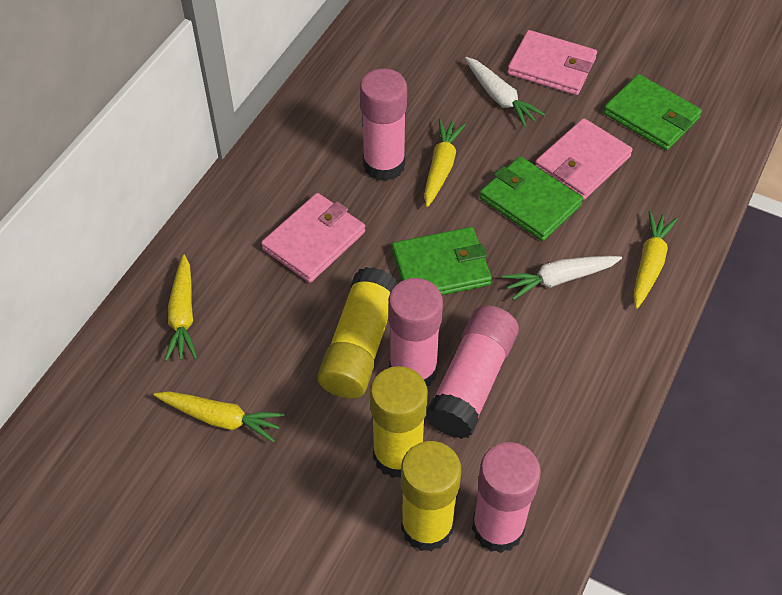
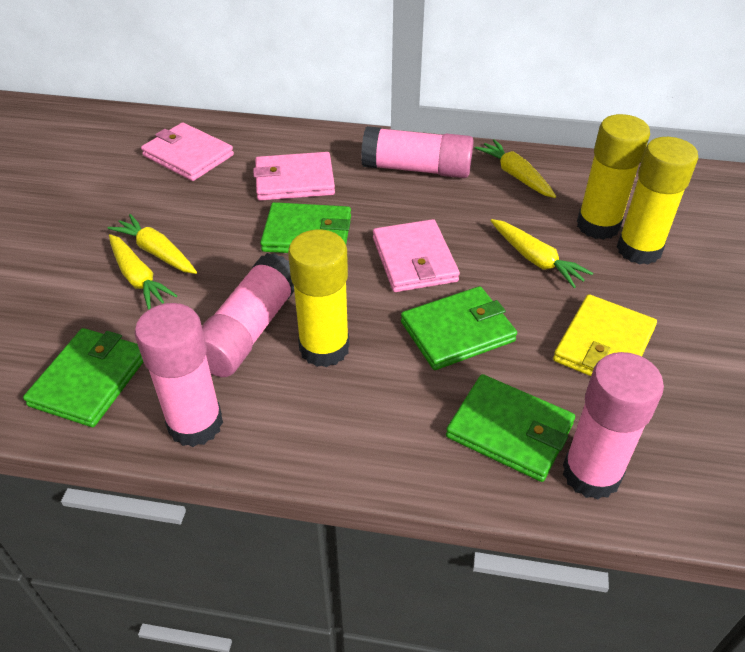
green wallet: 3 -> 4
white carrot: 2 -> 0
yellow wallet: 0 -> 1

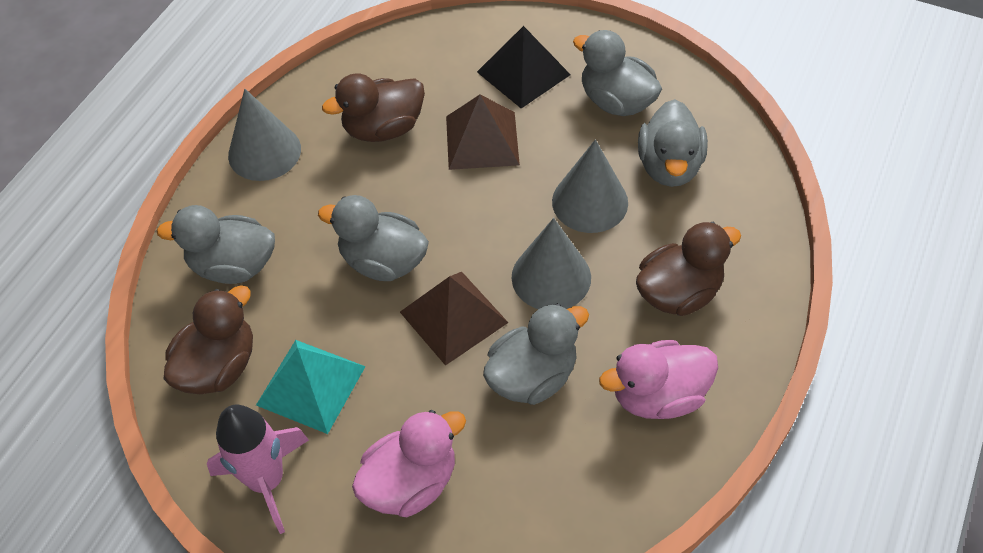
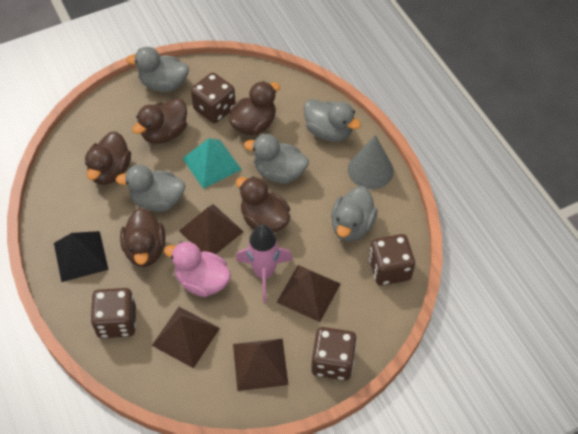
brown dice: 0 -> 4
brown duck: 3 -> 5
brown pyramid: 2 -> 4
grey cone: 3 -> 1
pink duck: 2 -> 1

* * *

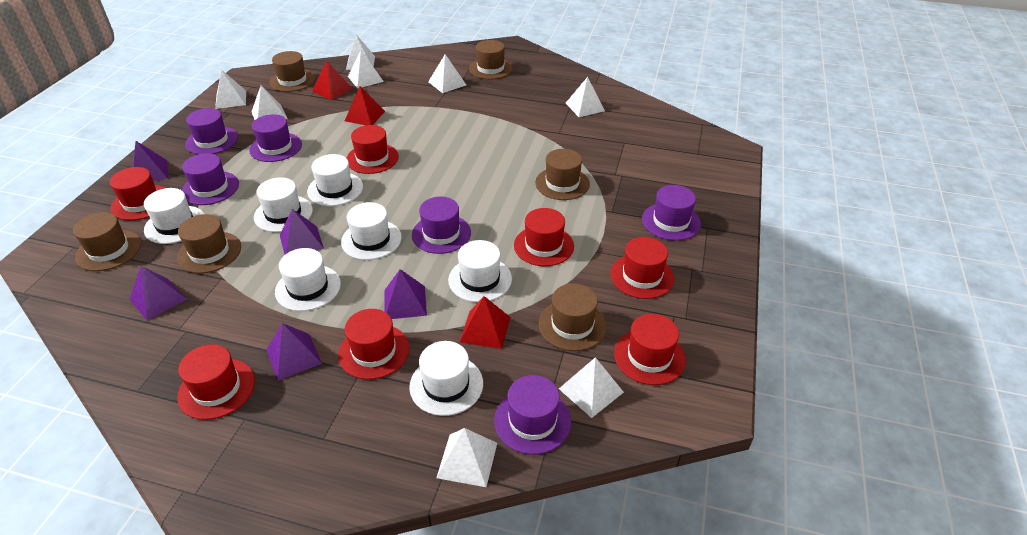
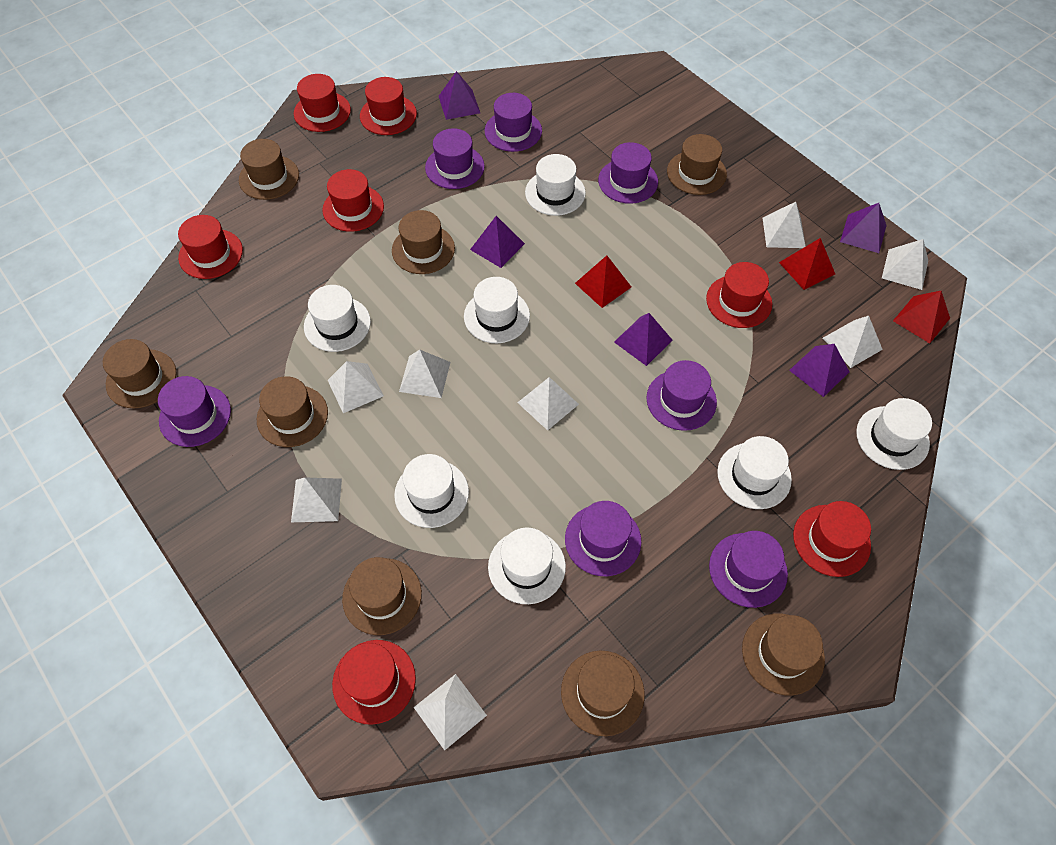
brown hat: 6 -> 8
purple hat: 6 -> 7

What is being asked => Using the records above, give the count of lines with the word "brown", and write nothing more.

Your response => 4